#### GIVEN DATA:
—————

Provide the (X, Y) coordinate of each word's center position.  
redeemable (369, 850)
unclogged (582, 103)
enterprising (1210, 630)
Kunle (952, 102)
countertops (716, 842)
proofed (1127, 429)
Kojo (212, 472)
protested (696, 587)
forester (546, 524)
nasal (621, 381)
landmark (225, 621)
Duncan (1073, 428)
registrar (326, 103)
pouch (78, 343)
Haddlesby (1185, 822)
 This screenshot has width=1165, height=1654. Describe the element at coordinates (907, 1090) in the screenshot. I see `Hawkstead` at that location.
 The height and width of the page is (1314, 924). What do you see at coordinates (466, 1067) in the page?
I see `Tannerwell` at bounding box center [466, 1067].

—————

#### TASK DETAILS:
Copy out every one of the records above word for word, with no changes.

#### PROBLEM SOLUTION:
Provide the (X, Y) coordinate of each word's center position.  
redeemable (369, 850)
unclogged (582, 103)
enterprising (1210, 630)
Kunle (952, 102)
countertops (716, 842)
proofed (1127, 429)
Kojo (212, 472)
protested (696, 587)
forester (546, 524)
nasal (621, 381)
landmark (225, 621)
Duncan (1073, 428)
registrar (326, 103)
pouch (78, 343)
Haddlesby (1185, 822)
 This screenshot has width=1165, height=1654. Describe the element at coordinates (907, 1090) in the screenshot. I see `Hawkstead` at that location.
 The height and width of the page is (1314, 924). What do you see at coordinates (466, 1067) in the page?
I see `Tannerwell` at bounding box center [466, 1067].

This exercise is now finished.